Copy every line of the data below word for word, changing nothing.
++++++++
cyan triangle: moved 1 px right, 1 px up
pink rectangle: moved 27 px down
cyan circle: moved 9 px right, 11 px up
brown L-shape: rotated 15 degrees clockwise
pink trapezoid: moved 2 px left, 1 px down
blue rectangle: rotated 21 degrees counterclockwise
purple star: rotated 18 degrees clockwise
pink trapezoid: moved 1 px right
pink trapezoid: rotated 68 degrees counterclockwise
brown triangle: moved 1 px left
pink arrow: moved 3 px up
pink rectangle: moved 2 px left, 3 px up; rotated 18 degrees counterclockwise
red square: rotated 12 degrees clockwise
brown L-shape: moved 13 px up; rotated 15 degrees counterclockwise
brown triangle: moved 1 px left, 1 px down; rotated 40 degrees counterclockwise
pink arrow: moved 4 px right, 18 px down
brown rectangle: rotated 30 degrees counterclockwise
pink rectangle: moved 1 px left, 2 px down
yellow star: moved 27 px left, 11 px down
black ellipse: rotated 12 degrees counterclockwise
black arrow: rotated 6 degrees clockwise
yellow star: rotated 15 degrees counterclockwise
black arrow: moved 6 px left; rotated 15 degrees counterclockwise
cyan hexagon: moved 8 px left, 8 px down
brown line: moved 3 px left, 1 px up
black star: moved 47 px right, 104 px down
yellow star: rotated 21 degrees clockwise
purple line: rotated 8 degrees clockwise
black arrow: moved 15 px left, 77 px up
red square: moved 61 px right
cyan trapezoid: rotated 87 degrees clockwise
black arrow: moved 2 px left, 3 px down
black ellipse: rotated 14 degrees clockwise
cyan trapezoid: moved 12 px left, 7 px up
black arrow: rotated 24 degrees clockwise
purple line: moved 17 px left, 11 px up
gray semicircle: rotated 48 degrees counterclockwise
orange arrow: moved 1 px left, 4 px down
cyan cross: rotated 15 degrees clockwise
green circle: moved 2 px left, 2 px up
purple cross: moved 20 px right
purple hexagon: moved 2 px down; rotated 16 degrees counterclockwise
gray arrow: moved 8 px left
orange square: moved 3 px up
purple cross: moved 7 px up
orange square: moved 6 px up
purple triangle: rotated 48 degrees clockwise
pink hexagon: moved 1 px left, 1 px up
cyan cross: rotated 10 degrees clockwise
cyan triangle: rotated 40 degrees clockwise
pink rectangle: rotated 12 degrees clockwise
++++++++
**Response to this exercise**:
cyan triangle: moved 1 px right, 1 px up
pink rectangle: moved 27 px down
cyan circle: moved 9 px right, 11 px up
brown L-shape: rotated 15 degrees clockwise
pink trapezoid: moved 2 px left, 1 px down
blue rectangle: rotated 21 degrees counterclockwise
purple star: rotated 18 degrees clockwise
pink trapezoid: moved 1 px right
pink trapezoid: rotated 68 degrees counterclockwise
brown triangle: moved 1 px left
pink arrow: moved 3 px up
pink rectangle: moved 2 px left, 3 px up; rotated 18 degrees counterclockwise
red square: rotated 12 degrees clockwise
brown L-shape: moved 13 px up; rotated 15 degrees counterclockwise
brown triangle: moved 1 px left, 1 px down; rotated 40 degrees counterclockwise
pink arrow: moved 4 px right, 18 px down
brown rectangle: rotated 30 degrees counterclockwise
pink rectangle: moved 1 px left, 2 px down
yellow star: moved 27 px left, 11 px down
black ellipse: rotated 12 degrees counterclockwise
black arrow: rotated 6 degrees clockwise
yellow star: rotated 15 degrees counterclockwise
black arrow: moved 6 px left; rotated 15 degrees counterclockwise
cyan hexagon: moved 8 px left, 8 px down
brown line: moved 3 px left, 1 px up
black star: moved 47 px right, 104 px down
yellow star: rotated 21 degrees clockwise
purple line: rotated 8 degrees clockwise
black arrow: moved 15 px left, 77 px up
red square: moved 61 px right
cyan trapezoid: rotated 87 degrees clockwise
black arrow: moved 2 px left, 3 px down
black ellipse: rotated 14 degrees clockwise
cyan trapezoid: moved 12 px left, 7 px up
black arrow: rotated 24 degrees clockwise
purple line: moved 17 px left, 11 px up
gray semicircle: rotated 48 degrees counterclockwise
orange arrow: moved 1 px left, 4 px down
cyan cross: rotated 15 degrees clockwise
green circle: moved 2 px left, 2 px up
purple cross: moved 20 px right
purple hexagon: moved 2 px down; rotated 16 degrees counterclockwise
gray arrow: moved 8 px left
orange square: moved 3 px up
purple cross: moved 7 px up
orange square: moved 6 px up
purple triangle: rotated 48 degrees clockwise
pink hexagon: moved 1 px left, 1 px up
cyan cross: rotated 10 degrees clockwise
cyan triangle: rotated 40 degrees clockwise
pink rectangle: rotated 12 degrees clockwise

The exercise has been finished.